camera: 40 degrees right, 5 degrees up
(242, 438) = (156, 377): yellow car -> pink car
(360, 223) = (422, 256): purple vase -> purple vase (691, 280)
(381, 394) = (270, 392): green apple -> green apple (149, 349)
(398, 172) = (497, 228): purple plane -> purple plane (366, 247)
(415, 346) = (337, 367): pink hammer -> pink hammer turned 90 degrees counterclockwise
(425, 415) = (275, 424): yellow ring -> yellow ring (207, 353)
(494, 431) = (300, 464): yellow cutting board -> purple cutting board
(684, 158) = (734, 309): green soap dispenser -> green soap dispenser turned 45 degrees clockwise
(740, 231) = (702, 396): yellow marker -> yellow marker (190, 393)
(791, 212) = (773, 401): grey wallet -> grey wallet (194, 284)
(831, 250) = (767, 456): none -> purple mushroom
____
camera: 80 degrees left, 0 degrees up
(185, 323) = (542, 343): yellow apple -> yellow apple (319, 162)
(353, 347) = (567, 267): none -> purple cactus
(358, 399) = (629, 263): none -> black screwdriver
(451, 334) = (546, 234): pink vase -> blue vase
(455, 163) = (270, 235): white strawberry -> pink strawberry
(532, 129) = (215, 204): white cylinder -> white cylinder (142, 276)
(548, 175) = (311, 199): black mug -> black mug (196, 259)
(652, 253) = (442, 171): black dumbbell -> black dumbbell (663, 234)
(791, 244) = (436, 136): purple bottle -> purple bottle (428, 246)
____
#### [Brief]
Which lines above run from the one containing "(185, 323) = (542, 343): yellow" down to the one containing "(455, 163) = (270, 235): white"? Repeat exactly those, both ends included, and nothing else.

#### [Task solution]
(185, 323) = (542, 343): yellow apple -> yellow apple (319, 162)
(353, 347) = (567, 267): none -> purple cactus
(358, 399) = (629, 263): none -> black screwdriver
(451, 334) = (546, 234): pink vase -> blue vase
(455, 163) = (270, 235): white strawberry -> pink strawberry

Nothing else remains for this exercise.